_WHAT TO WORK ON_.
Write every record out again exactly, and keep images out of it.

_DATA SUPPLIED_.
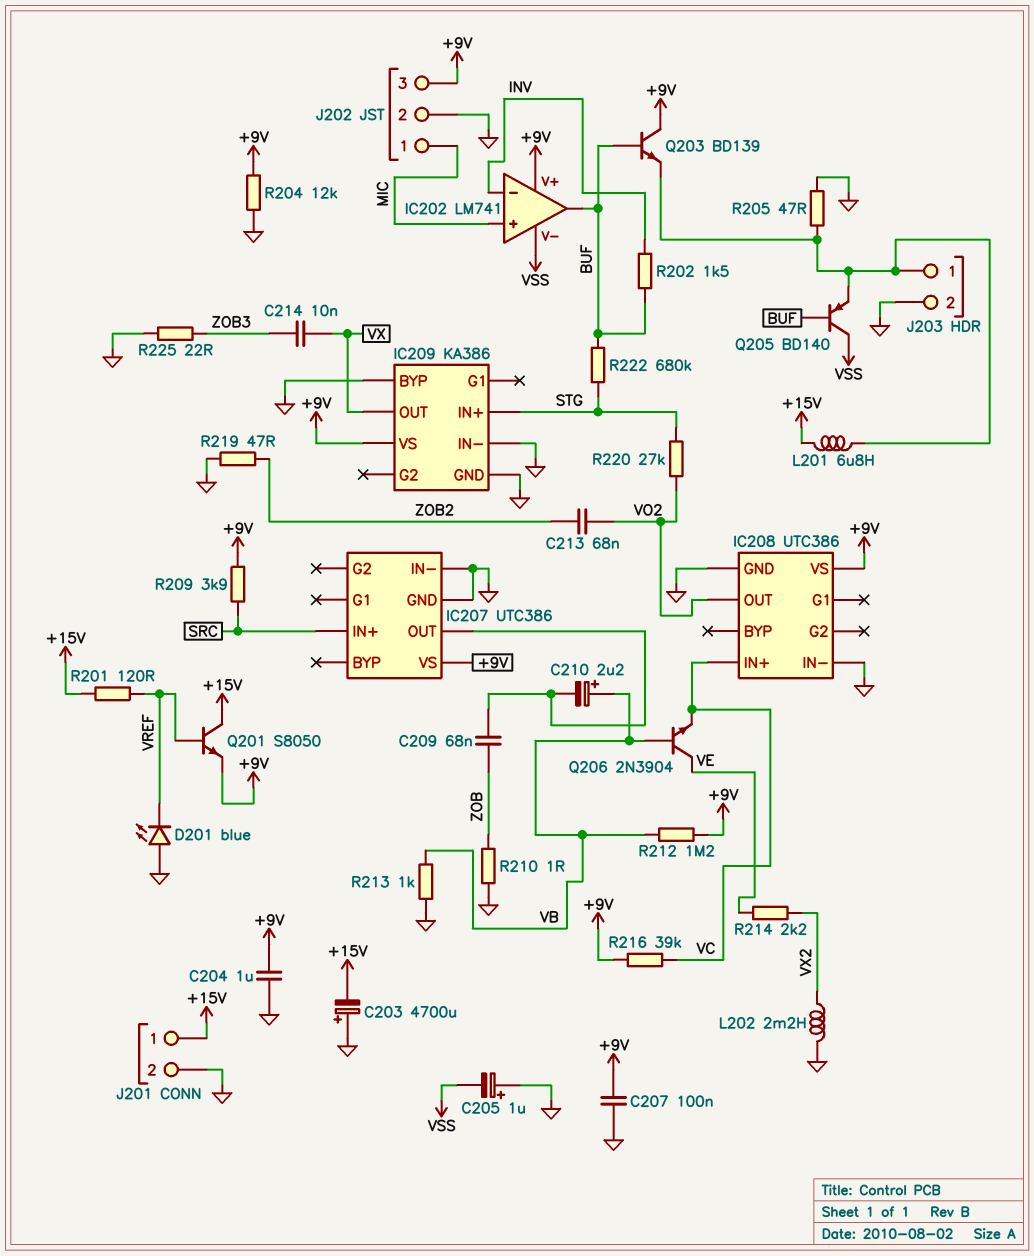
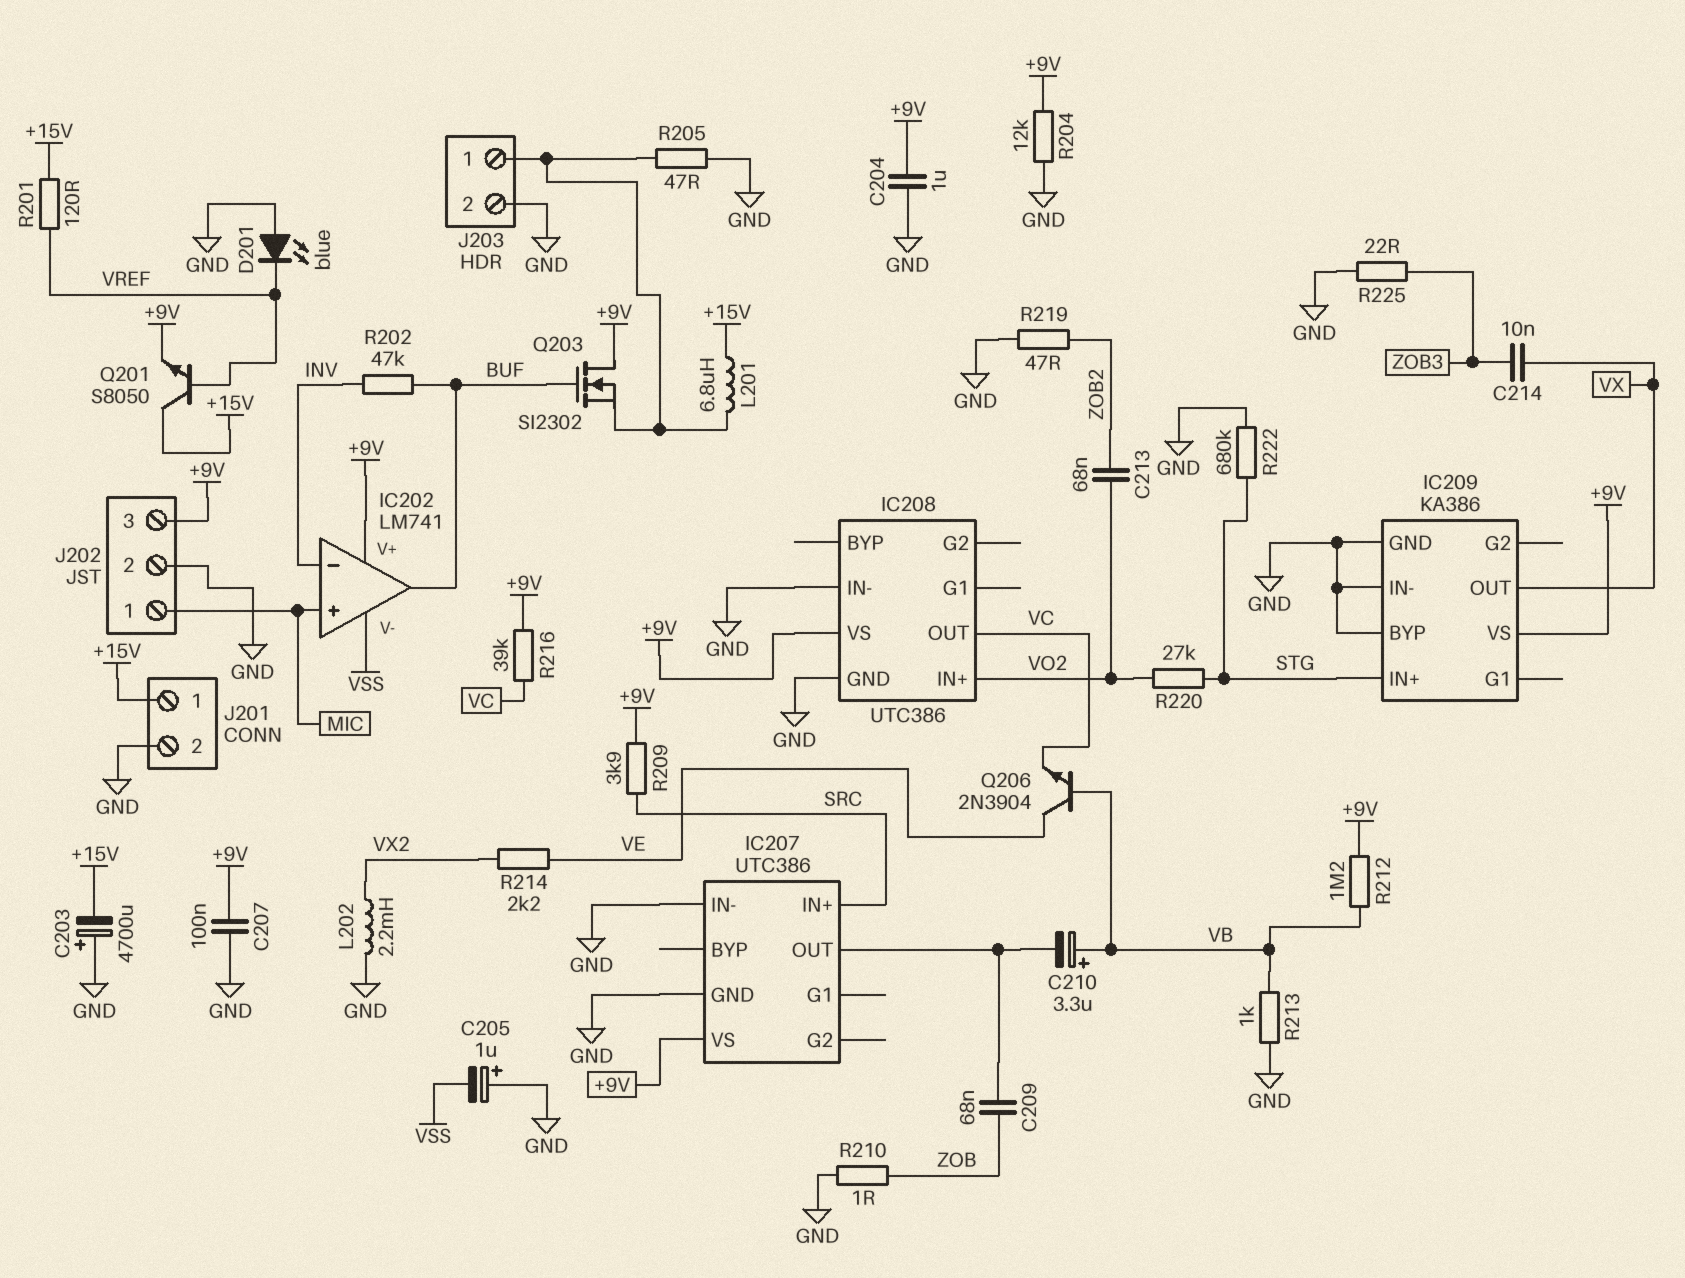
C210: 2.2uF (plus VB, minus IC207/OUT) -> 3.3uF (plus VB, minus IC207/OUT)
IC208 pin IN+: VC -> VO2
IC208 pin OUT: VO2 -> VC
Q203: NPN BD139 (B BUF, C +9V, E J203/1) -> NMOS SI2302 (G BUF, D +9V, S J203/1)
Q205: PNP BD140 (B BUF, C VSS, E J203/1) -> none
R202: 1.5k (BUF, INV) -> 47k (BUF, INV)
R222: 680k (BUF, STG) -> 680k (GND, STG)

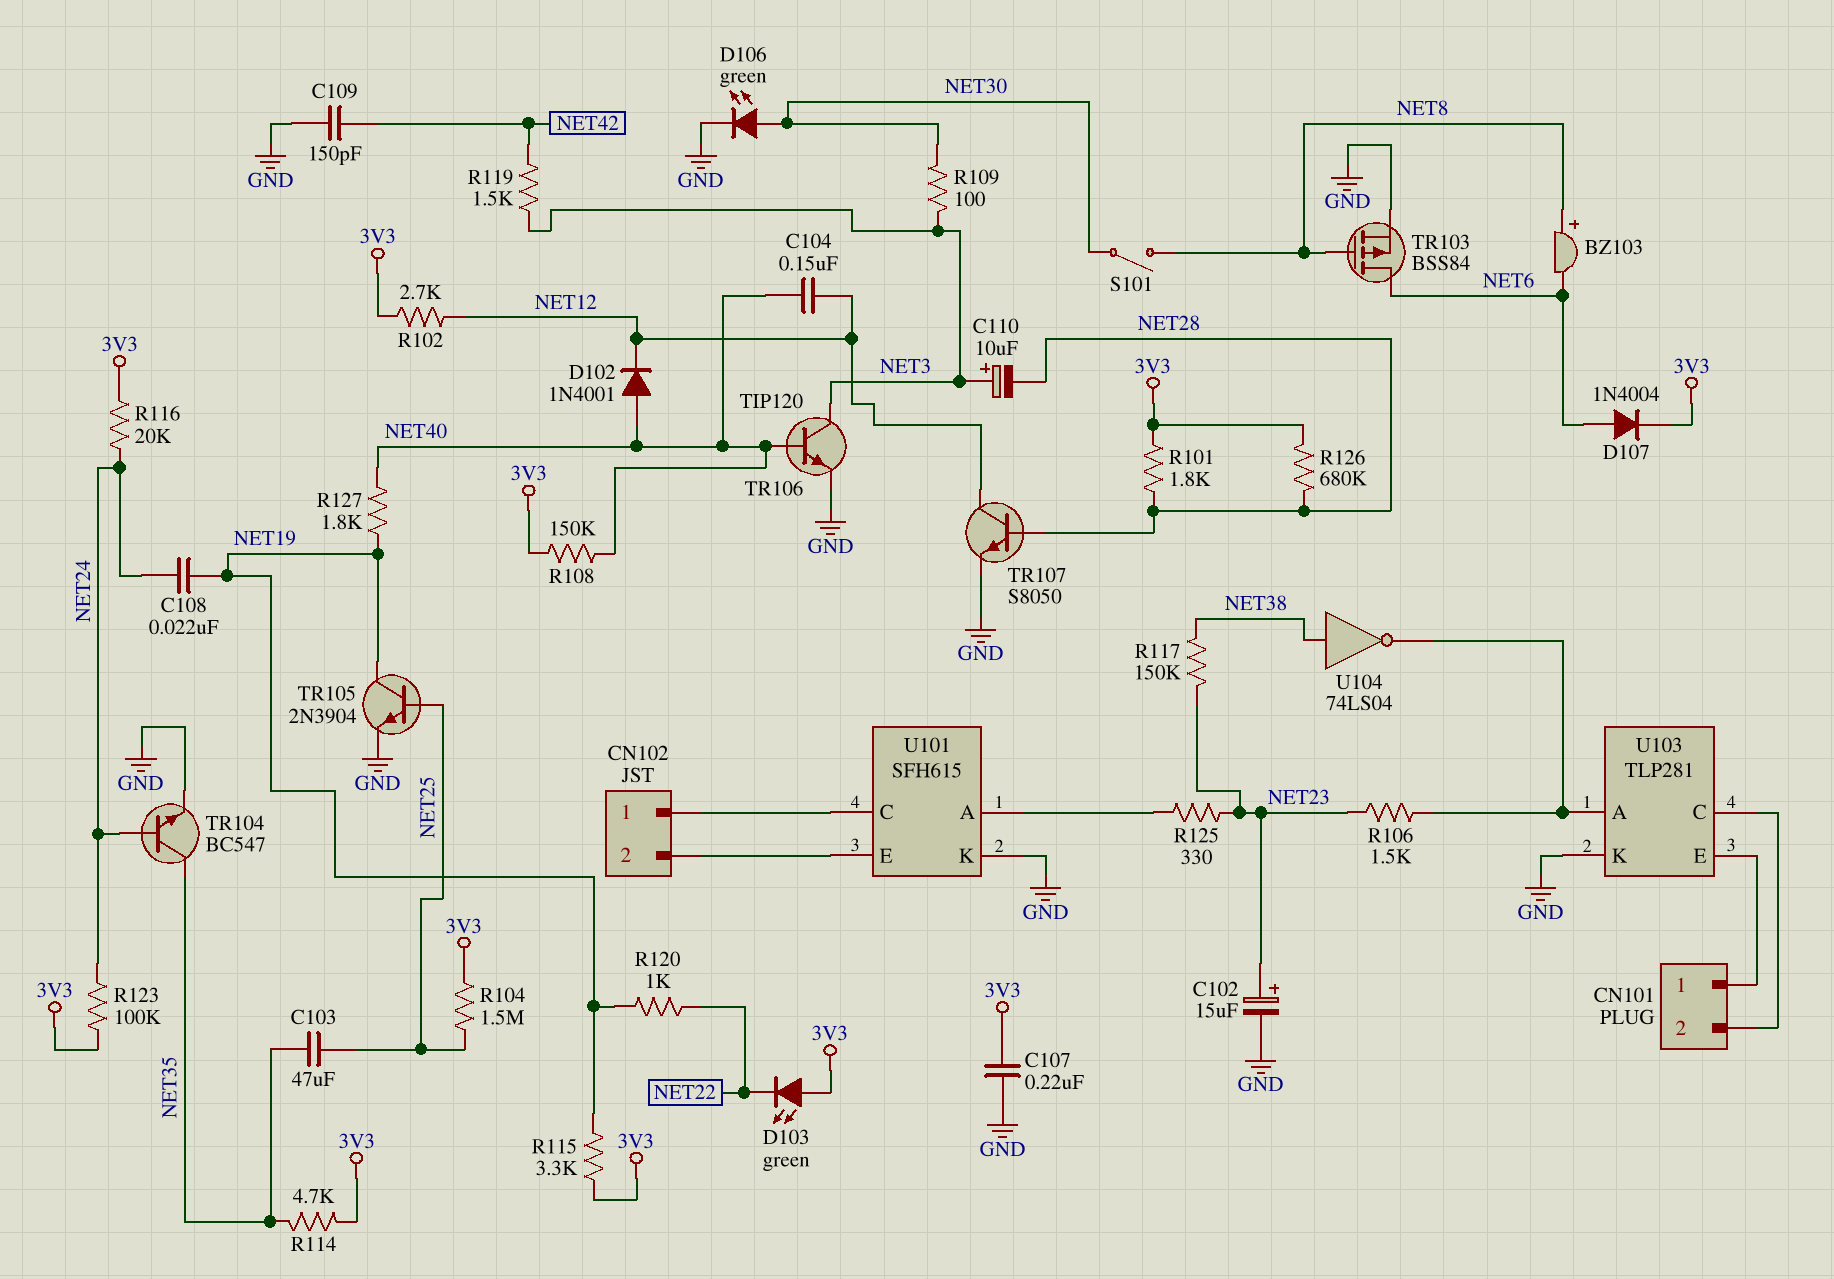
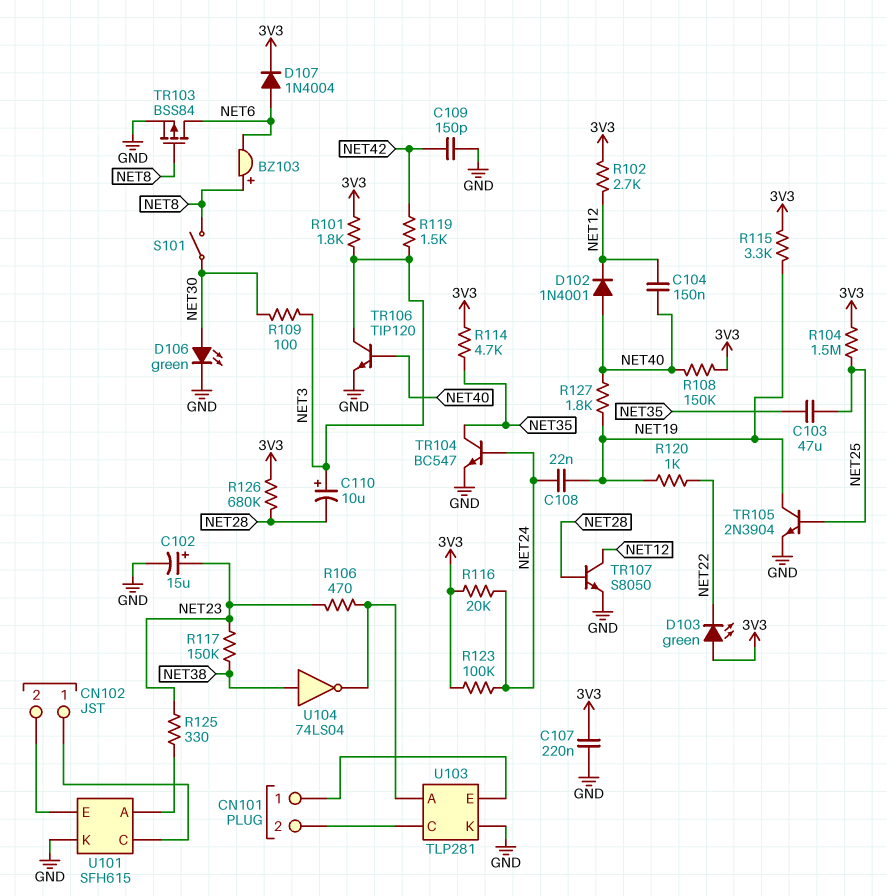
R101: 1.8k (3V3, NET28) -> 1.8k (3V3, NET3)
R106: 1.5k (NET23, U103/A) -> 470 (NET23, U103/A)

_RESPONSE BOX_.
C210: 2.2uF (plus VB, minus IC207/OUT) -> 3.3uF (plus VB, minus IC207/OUT)
IC208 pin IN+: VC -> VO2
IC208 pin OUT: VO2 -> VC
Q203: NPN BD139 (B BUF, C +9V, E J203/1) -> NMOS SI2302 (G BUF, D +9V, S J203/1)
Q205: PNP BD140 (B BUF, C VSS, E J203/1) -> none
R202: 1.5k (BUF, INV) -> 47k (BUF, INV)
R222: 680k (BUF, STG) -> 680k (GND, STG)

R101: 1.8k (3V3, NET28) -> 1.8k (3V3, NET3)
R106: 1.5k (NET23, U103/A) -> 470 (NET23, U103/A)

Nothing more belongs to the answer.